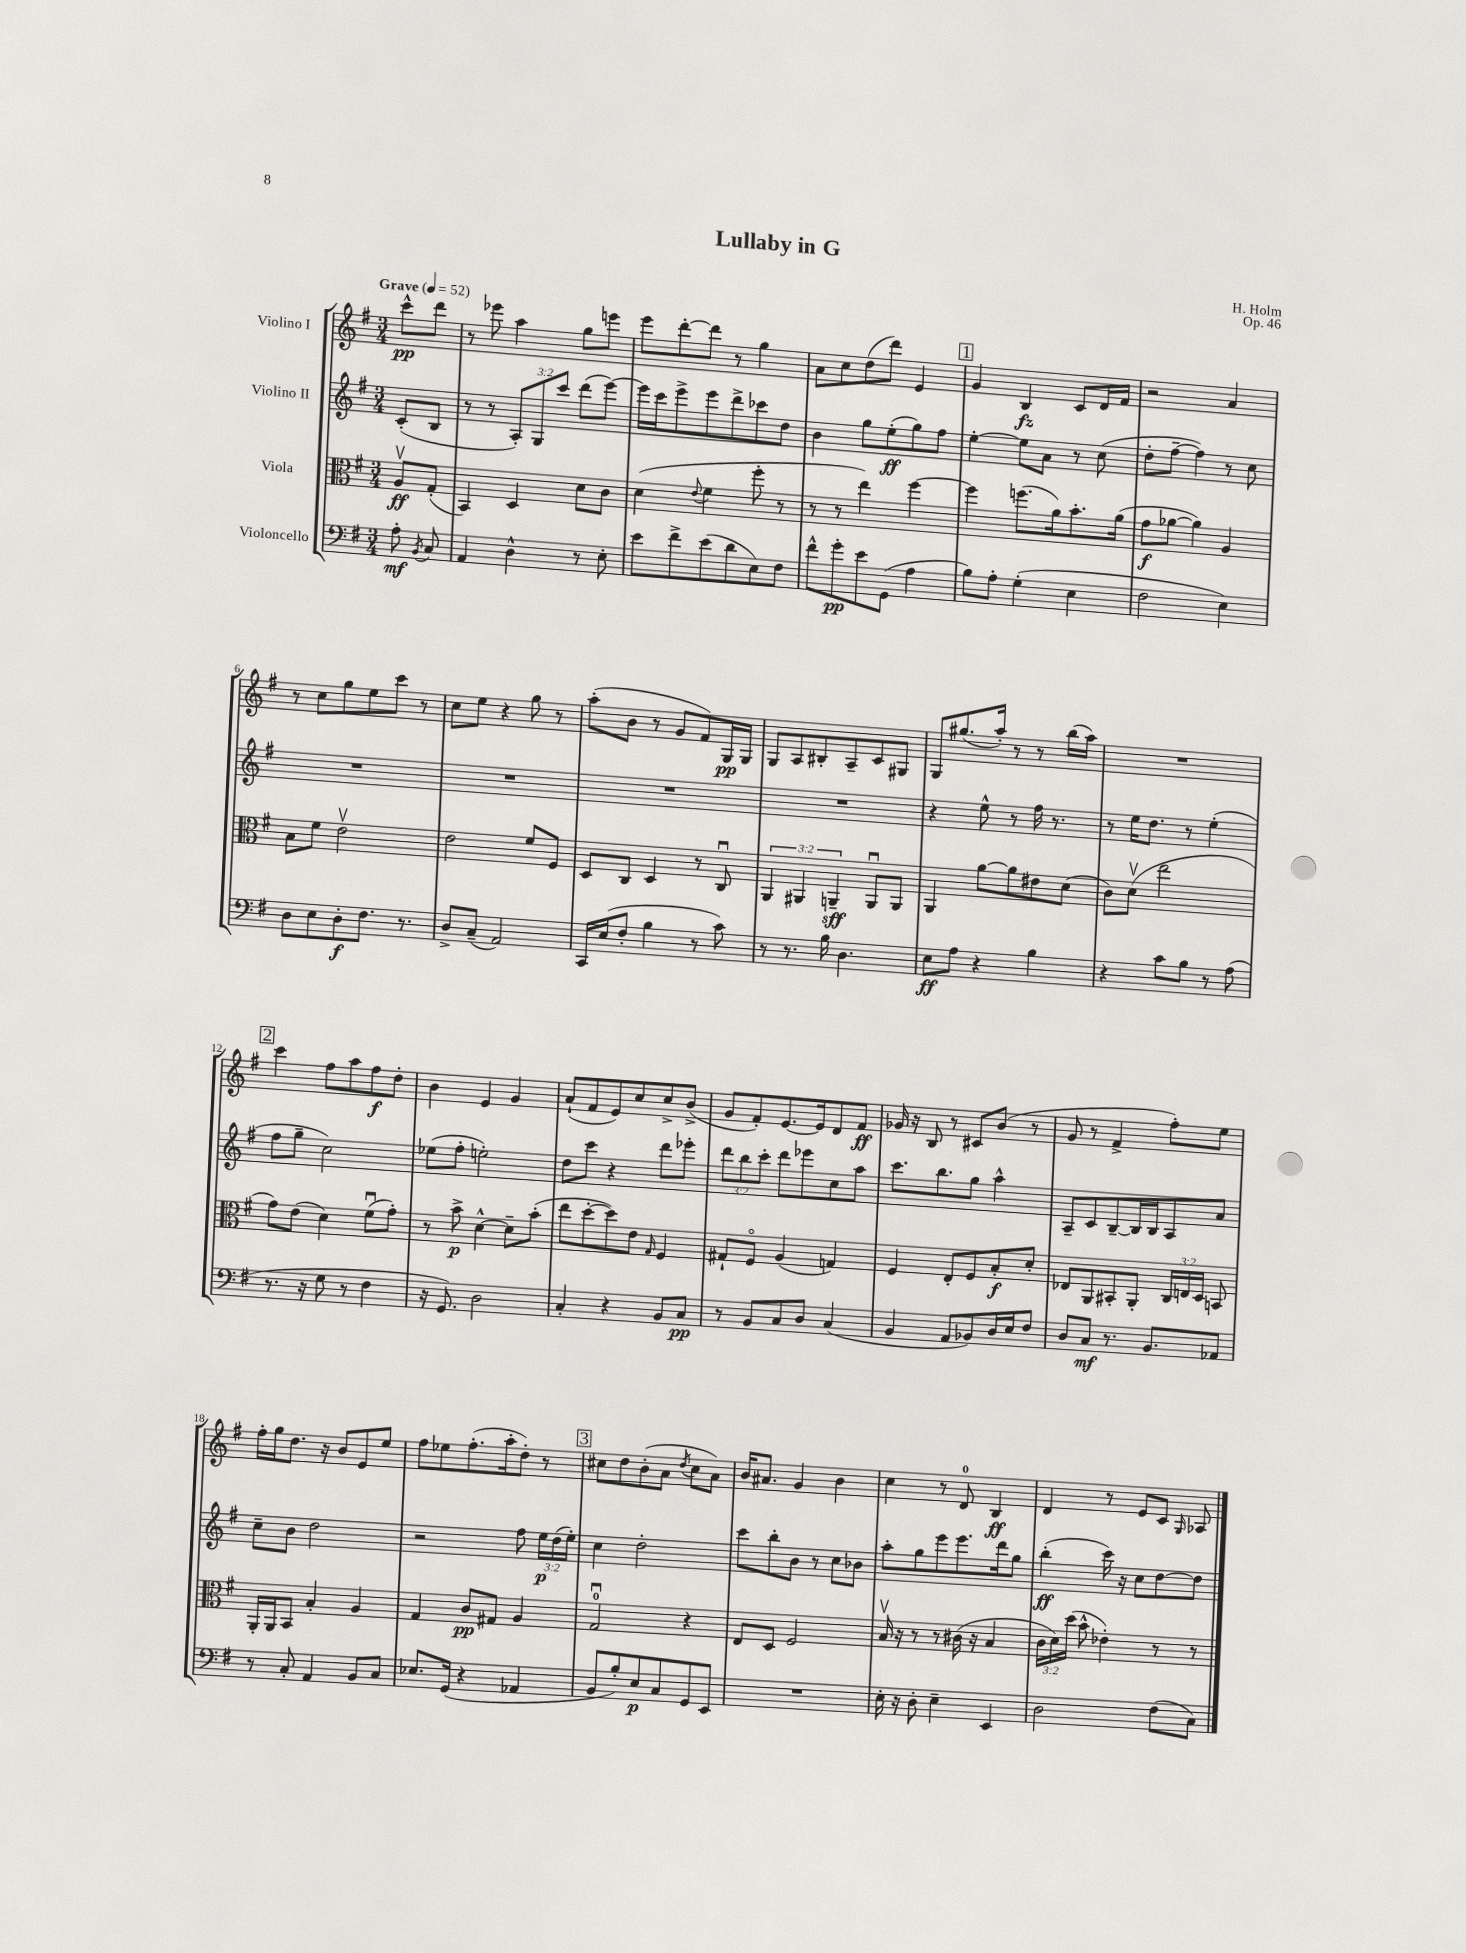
\header { title = "Lullaby in G" composer = "H. Holm" opus = "Op. 46" }
<<
\new StaffGroup <<
\new Staff = "s0" \with { instrumentName = "Violino I" } {
    \clef treble \key g \major \numericTimeSignature \time 3/4 \partial 4 \tempo "Grave" 4 = 52
    \autoBeamOff c'''8[-^\pp d'''8] |
    r8 ees'''8 a''4 g''8[ e'''8] |
    e'''8[ d'''8~-. d'''8] r8 g''4 |
    a'8[ c''8 d''8( d'''8]) e'4 |
    \mark \markup { \box "1" } g'4 b4\fz c'8[ d'16 fis'16] |
    r2 a'4 |
    r8 c''8[ g''8 e''8 c'''8] r8 |
    c''8[ e''8] r4 g''8 r8 |
    a''8[-.( b'8] r8 g'8[ fis'8) g16\pp g16] |
    g8[ a8 bis8-. a8-- c'8 gis8] |
    g8[ gis''8.( a''16]-.) r8 r8 b''16[( a''16]) |
    R2. |
    \mark \markup { \box "2" } c'''4 fis''8[ a''8 fis''8\f d''8]-. |
    b'4 e'4 g'4 |
    a'8[-!( fis'8 e'8) c''8 c''8-> b'8]->( |
    g'8[ fis'8-.) e'8.~ e'16 d'8 fis'8]\ff |
    ges'16 r16 b8 r8 cis'8[ b'8]( r8 |
    g'8 r8 fis'4-> fis''8[-.) e''8] |
    fis''16[-. g''16 d''8.] r16 b'8[ e'8 e''8] |
    fis''8[ ees''8 fis''8.-.( a''16-. d''8]-.) r8 |
    \mark \markup { \box "3" } cis''8[ d''8 b'8-.( a'8] \acciaccatura { d''8 } cis''8[ a'8]) |
    b'16[ ais'8.] g'4 b'4 |
    c''4 r8 d'8-0 b4\ff |
    d'4 r8 e'8[ c'8] \grace { g16 } aes8 \bar "|." |
}
\new Staff = "s1" \with { instrumentName = "Violino II" } {
    \clef treble \key g \major \numericTimeSignature \time 3/4 \override Staff.TupletNumber.text = #tuplet-number::calc-fraction-text \partial 4
    \autoBeamOff c'8[-.( b8] |
    r8 r8 \tuplet 3/2 { a8[-.) g8 c'''8] } d'''8[( e'''8]~) |
    e'''16[ c'''16 e'''8-> e'''8 d'''8-> ces'''8 d''8] |
    b'4 g''8[ e''8-.\ff( g''8) fis''8] |
    \mark \markup { \box "1" } e''4~-. e''8[ a'8] r8 c''8( |
    d''8[-. fis''8]~-- fis''4) r8 c''8 |
    R2. |
    R2. |
    R2. |
    R2. |
    r4 e''8-^ r8 fis''16 r8. |
    r8 e''16[ d''8.] r8 e''4-.( |
    \mark \markup { \box "2" } fis''8[ g''8]-- c''2) |
    ees''8[( fis''8]-. e''2-.) |
    d''8[ c'''8] r4 d'''8[ ees'''8]-. |
    \tuplet 3/2 { d'''8[ b''8 c'''8]-. } d'''8[ ees'''8 c''8 a''8] |
    c'''8.[ b''8. g''8] a''4-^ |
    a8[-- c'8 b8~-- b16 b16 a8 a'8] |
    c''8[-- b'8] d''2 |
    r2 fis''8 \tuplet 3/2 { e''16[\p d''16( e''16]-.) } |
    \mark \markup { \box "3" } c''4 d''2-. |
    c'''8[ b''8-. b'8] r8 c''8[ bes'8] |
    a''8[-. g''8 e'''8 e'''8. d'''16 g''8] |
    b''4-.\ff( c'''16) r16 c''8[ d''8~ d''8] \bar "|." |
}
\new Staff = "s2" \with { instrumentName = "Viola" } {
    \clef alto \key g \major \numericTimeSignature \time 3/4 \override Staff.TupletNumber.text = #tuplet-number::calc-fraction-text \partial 4
    \autoBeamOff a8[\upbow\ff g8]-.( |
    b,4) d4 d'8[ c'8] |
    d'4( \appoggiatura { e'8 } fis'4 fis''8-. r8 |
    r8 r8 e''4) fis''4~ |
    \mark \markup { \box "1" } fis''4 f''8.[( a'16) b'8.-. a'16]( |
    g'8[\f aes'8]~ aes'4) a4 |
    b8[ fis'8] e'2\upbow |
    e'2 fis'8[ fis8] |
    d8[ c8] d4 r8 c8\downbow |
    \tuplet 3/2 { a,4 ais,4 a,4--\sff } a,8[\downbow a,8] |
    a,4 a'8[~ a'8 eis'8 d'8]( |
    c'8[) d'8]\upbow( e''2 |
    \mark \markup { \box "2" } g'8[) e'8]( d'4) fis'8[\downbow( g'8]-.) |
    r8 b'8->\p d'4~-^ d'8[-- b'8]-.( |
    e''8[ d''8~-. d''8) e'8] \grace { g16 } fis4 |
    gis8[-! fis8]\flageolet a4( g4) |
    fis4 e8[-. fis8 b8-.\f d'8]-. |
    ees8[ a,8 bis,8-. a,8]-. \tuplet 3/2 { c16[ e16 d16] } b,8 |
    a,16[-. a,16 b,8] b4-. a4 |
    g4 c'8[\pp gis8] a4 |
    \mark \markup { \box "3" } g2-0\downbow r4 |
    e8[ d8] fis2 |
    b16\upbow r16 r8 r8 cis'16( r16 b4 |
    \tuplet 3/2 { c'16[ d'16) d''16]( } b'8-^ ees'4-.) r8 r8 \bar "|." |
}
\new Staff = "s3" \with { instrumentName = "Violoncello" } {
    \clef bass \key g \major \numericTimeSignature \time 3/4 \partial 4
    \autoBeamOff a8-.\mf \acciaccatura { b,8 } c8 |
    a,4 d4-^ r8 e8-. |
    e'8[ fis'8-> e'8( d'8 e8) fis8] |
    fis'8[-^ g'8-.\pp e'8 g,8]( a4 |
    \mark \markup { \box "1" } b8[) a8]-. g4-.( e4 |
    fis2 e4) |
    d8[ e8 d8-.\f fis8.] r8. |
    d8[-> c8]--( a,2) |
    c,16[ e16( fis8]-. b4 r8 c'8) |
    r8 r8. b16 d4. |
    e8[\ff a8] r4 b4 |
    r4 c'8[ b8] r8 a8( |
    \mark \markup { \box "2" } r8. r16 g8 r8 fis4 |
    r16 g,8.) d2 |
    c4-. r4 b,8[ c8]\pp |
    r8 b,8[ c8 d8] c4( |
    b,4 a,8[ bes,8) d16 e16 fis8] |
    d8[ c8]\mf r8. b,8.[ aes,8] |
    r8 c8-. a,4 b,8[ c8] |
    ees8.[ g,16]( r4 aes,4 |
    \mark \markup { \box "3" } b,8[ b8-.) e8\p c8 g,8 e,8] |
    R2. |
    e16-. r16 d8-. e4-- e,4 |
    d2 fis8[( c8]) \bar "|." |
}
>>
>>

▬▬▬▬▬▬▬▬▬▬

Written exercise: In the listing above, switch "Grave" to "Largo" and reproduce the rest unchanged. Leave the pictures out.

Task answer:
\header { title = "Lullaby in G" composer = "H. Holm" opus = "Op. 46" }
<<
\new StaffGroup <<
\new Staff = "s0" \with { instrumentName = "Violino I" } {
    \clef treble \key g \major \numericTimeSignature \time 3/4 \partial 4 \tempo "Largo" 4 = 52
    \autoBeamOff c'''8[-^\pp d'''8] |
    r8 ees'''8 a''4 g''8[ e'''8] |
    e'''8[ d'''8~-. d'''8] r8 g''4 |
    a'8[ c''8 d''8( d'''8]) e'4 |
    \mark \markup { \box "1" } g'4 b4\fz c'8[ d'16 fis'16] |
    r2 a'4 |
    r8 c''8[ g''8 e''8 c'''8] r8 |
    c''8[ e''8] r4 g''8 r8 |
    a''8[-.( b'8] r8 g'8[ fis'8) g16\pp g16] |
    g8[ a8 bis8-. a8-- c'8 gis8] |
    g8[ gis''8.( a''16]-.) r8 r8 b''16[( a''16]) |
    R2. |
    \mark \markup { \box "2" } c'''4 fis''8[ a''8 fis''8\f d''8]-. |
    b'4 e'4 g'4 |
    a'8[-!( fis'8 e'8) c''8 c''8-> b'8]->( |
    g'8[ fis'8-.) e'8.~ e'16 d'8 fis'8]\ff |
    ges'16 r16 b8 r8 cis'8[ b'8]( r8 |
    g'8 r8 fis'4-> fis''8[-.) e''8] |
    fis''16[-. g''16 d''8.] r16 b'8[ e'8 e''8] |
    fis''8[ ees''8 fis''8.-.( a''16-. d''8]-.) r8 |
    \mark \markup { \box "3" } cis''8[ d''8 b'8-.( a'8] \acciaccatura { d''8 } cis''8[ a'8]) |
    b'16[ ais'8.] g'4 b'4 |
    c''4 r8 d'8-0 b4\ff |
    d'4 r8 e'8[ c'8] \grace { g16 } aes8 \bar "|." |
}
\new Staff = "s1" \with { instrumentName = "Violino II" } {
    \clef treble \key g \major \numericTimeSignature \time 3/4 \override Staff.TupletNumber.text = #tuplet-number::calc-fraction-text \partial 4
    \autoBeamOff c'8[-.( b8] |
    r8 r8 \tuplet 3/2 { a8[-.) g8 c'''8] } d'''8[( e'''8]~) |
    e'''16[ c'''16 e'''8-> e'''8 d'''8-> ces'''8 d''8] |
    b'4 g''8[ e''8-.\ff( g''8) fis''8] |
    \mark \markup { \box "1" } e''4~-. e''8[ a'8] r8 c''8( |
    d''8[-. fis''8]~-- fis''4) r8 c''8 |
    R2. |
    R2. |
    R2. |
    R2. |
    r4 e''8-^ r8 fis''16 r8. |
    r8 e''16[ d''8.] r8 e''4-.( |
    \mark \markup { \box "2" } fis''8[ g''8]-- c''2) |
    ees''8[( fis''8]-. e''2-.) |
    d''8[ c'''8] r4 d'''8[ ees'''8]-. |
    \tuplet 3/2 { d'''8[ b''8 c'''8]-. } d'''8[ ees'''8 c''8 a''8] |
    c'''8.[ b''8. g''8] a''4-^ |
    a8[-- c'8 b8~-- b16 b16 a8 a'8] |
    c''8[-- b'8] d''2 |
    r2 fis''8 \tuplet 3/2 { e''16[\p d''16( e''16]-.) } |
    \mark \markup { \box "3" } c''4 d''2-. |
    c'''8[ b''8-. b'8] r8 c''8[ bes'8] |
    a''8[-. g''8 e'''8 e'''8. d'''16 g''8] |
    b''4-.\ff( c'''16) r16 c''8[ d''8~ d''8] \bar "|." |
}
\new Staff = "s2" \with { instrumentName = "Viola" } {
    \clef alto \key g \major \numericTimeSignature \time 3/4 \override Staff.TupletNumber.text = #tuplet-number::calc-fraction-text \partial 4
    \autoBeamOff a8[\upbow\ff g8]-.( |
    b,4) d4 d'8[ c'8] |
    d'4( \appoggiatura { e'8 } fis'4 fis''8-. r8 |
    r8 r8 e''4) fis''4~ |
    \mark \markup { \box "1" } fis''4 f''8.[( a'16) b'8.-. a'16]( |
    g'8[\f aes'8]~ aes'4) a4 |
    b8[ fis'8] e'2\upbow |
    e'2 fis'8[ fis8] |
    d8[ c8] d4 r8 c8\downbow |
    \tuplet 3/2 { a,4 ais,4 a,4--\sff } a,8[\downbow a,8] |
    a,4 a'8[~ a'8 eis'8 d'8]( |
    c'8[) d'8]\upbow( e''2 |
    \mark \markup { \box "2" } g'8[) e'8]( d'4) fis'8[\downbow( g'8]-.) |
    r8 b'8->\p d'4~-^ d'8[-- b'8]-.( |
    e''8[ d''8~-. d''8) e'8] \grace { g16 } fis4 |
    gis8[-! fis8]\flageolet a4( g4) |
    fis4 e8[-. fis8 b8-.\f d'8]-. |
    ees8[ a,8 bis,8-. a,8]-. \tuplet 3/2 { c16[ e16 d16] } b,8 |
    a,16[-. a,16 b,8] b4-. a4 |
    g4 c'8[\pp gis8] a4 |
    \mark \markup { \box "3" } g2-0\downbow r4 |
    e8[ d8] fis2 |
    b16\upbow r16 r8 r8 cis'16( r16 b4 |
    \tuplet 3/2 { c'16[ d'16) d''16]( } b'8-^ ees'4-.) r8 r8 \bar "|." |
}
\new Staff = "s3" \with { instrumentName = "Violoncello" } {
    \clef bass \key g \major \numericTimeSignature \time 3/4 \partial 4
    \autoBeamOff a8-.\mf \acciaccatura { b,8 } c8 |
    a,4 d4-^ r8 e8-. |
    e'8[ fis'8-> e'8( d'8 e8) fis8] |
    fis'8[-^ g'8-.\pp e'8 g,8]( a4 |
    \mark \markup { \box "1" } b8[) a8]-. g4-.( e4 |
    fis2 e4) |
    d8[ e8 d8-.\f fis8.] r8. |
    d8[-> c8]--( a,2) |
    c,16[ e16( fis8]-. b4 r8 c'8) |
    r8 r8. b16 d4. |
    e8[\ff a8] r4 b4 |
    r4 c'8[ b8] r8 a8( |
    \mark \markup { \box "2" } r8. r16 g8 r8 fis4 |
    r16 g,8.) d2 |
    c4-. r4 b,8[ c8]\pp |
    r8 b,8[ c8 d8] c4( |
    b,4 a,8[ bes,8) d16 e16 fis8] |
    d8[ c8]\mf r8. b,8.[ aes,8] |
    r8 c8-. a,4 b,8[ c8] |
    ees8.[ g,16]( r4 aes,4 |
    \mark \markup { \box "3" } b,8[ b8-.) e8\p c8 g,8 e,8] |
    R2. |
    e16-. r16 d8-. e4-- e,4 |
    d2 fis8[( c8]) \bar "|." |
}
>>
>>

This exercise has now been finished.